▶ [Task to carry out] From the entries below, return exactly the lines beginning at the one that contains "camera: 160 degrees right, 5 degrees down" and ending at the one that contains "(473, 220) = (421, 153): yellow", both of them included, and only those lines.

* * * *

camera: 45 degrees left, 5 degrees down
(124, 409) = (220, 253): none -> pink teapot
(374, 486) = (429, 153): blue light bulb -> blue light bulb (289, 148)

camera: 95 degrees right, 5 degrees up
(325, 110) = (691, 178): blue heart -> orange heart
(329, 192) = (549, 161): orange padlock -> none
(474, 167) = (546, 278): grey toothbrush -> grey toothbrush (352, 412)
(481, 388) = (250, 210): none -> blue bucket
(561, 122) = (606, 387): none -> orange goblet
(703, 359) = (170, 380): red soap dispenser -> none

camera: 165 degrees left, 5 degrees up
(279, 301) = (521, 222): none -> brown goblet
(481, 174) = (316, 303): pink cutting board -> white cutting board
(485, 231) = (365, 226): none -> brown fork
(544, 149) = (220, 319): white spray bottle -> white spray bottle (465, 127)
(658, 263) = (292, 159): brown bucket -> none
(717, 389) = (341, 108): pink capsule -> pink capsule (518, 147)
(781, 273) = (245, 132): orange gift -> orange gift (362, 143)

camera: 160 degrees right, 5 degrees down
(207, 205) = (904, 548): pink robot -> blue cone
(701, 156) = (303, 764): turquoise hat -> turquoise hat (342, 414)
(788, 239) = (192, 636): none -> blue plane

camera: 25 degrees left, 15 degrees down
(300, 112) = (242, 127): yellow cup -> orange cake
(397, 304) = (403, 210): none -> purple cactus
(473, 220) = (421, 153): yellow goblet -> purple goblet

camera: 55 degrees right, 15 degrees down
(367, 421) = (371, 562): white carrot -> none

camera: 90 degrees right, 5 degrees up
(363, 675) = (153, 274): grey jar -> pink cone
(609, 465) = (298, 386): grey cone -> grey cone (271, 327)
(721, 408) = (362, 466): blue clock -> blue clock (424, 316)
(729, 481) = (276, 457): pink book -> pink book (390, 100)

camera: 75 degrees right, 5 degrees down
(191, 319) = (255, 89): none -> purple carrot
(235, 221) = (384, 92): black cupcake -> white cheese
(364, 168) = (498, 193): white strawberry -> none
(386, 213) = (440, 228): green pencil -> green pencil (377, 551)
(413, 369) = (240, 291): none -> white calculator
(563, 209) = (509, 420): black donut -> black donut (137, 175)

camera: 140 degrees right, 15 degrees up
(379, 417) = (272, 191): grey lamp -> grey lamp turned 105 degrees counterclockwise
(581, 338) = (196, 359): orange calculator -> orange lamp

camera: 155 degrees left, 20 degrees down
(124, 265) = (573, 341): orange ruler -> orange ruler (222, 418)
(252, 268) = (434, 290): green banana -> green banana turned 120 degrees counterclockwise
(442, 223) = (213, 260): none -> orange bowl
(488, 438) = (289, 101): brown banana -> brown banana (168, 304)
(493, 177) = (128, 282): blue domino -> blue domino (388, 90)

* * * *

▶ [Exercise output]
camera: 160 degrees right, 5 degrees down
(207, 205) = (904, 548): pink robot -> blue cone
(701, 156) = (303, 764): turquoise hat -> turquoise hat (342, 414)
(788, 239) = (192, 636): none -> blue plane

camera: 25 degrees left, 15 degrees down
(300, 112) = (242, 127): yellow cup -> orange cake
(397, 304) = (403, 210): none -> purple cactus
(473, 220) = (421, 153): yellow goblet -> purple goblet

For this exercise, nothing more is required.